**Task**: All lines from the one containing "R204: 100k (GND, VSS) -> 100k (AMP, GND)" down to the one containing "R207: 4.3k (SIG, VCTRL) -> 4.3k (VCTRL, VFB)", both ends included, are to be given again exactly; omit the rest of the listing below.

**Provided records**:
====================

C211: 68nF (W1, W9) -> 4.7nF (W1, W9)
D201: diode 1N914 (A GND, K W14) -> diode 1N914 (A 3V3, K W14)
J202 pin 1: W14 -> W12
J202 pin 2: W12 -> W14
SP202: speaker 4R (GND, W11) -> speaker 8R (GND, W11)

====================

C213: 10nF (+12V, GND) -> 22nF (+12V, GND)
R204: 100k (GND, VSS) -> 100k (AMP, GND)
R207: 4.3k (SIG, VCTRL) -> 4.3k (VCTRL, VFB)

====================

**Exercise solution**:
R204: 100k (GND, VSS) -> 100k (AMP, GND)
R207: 4.3k (SIG, VCTRL) -> 4.3k (VCTRL, VFB)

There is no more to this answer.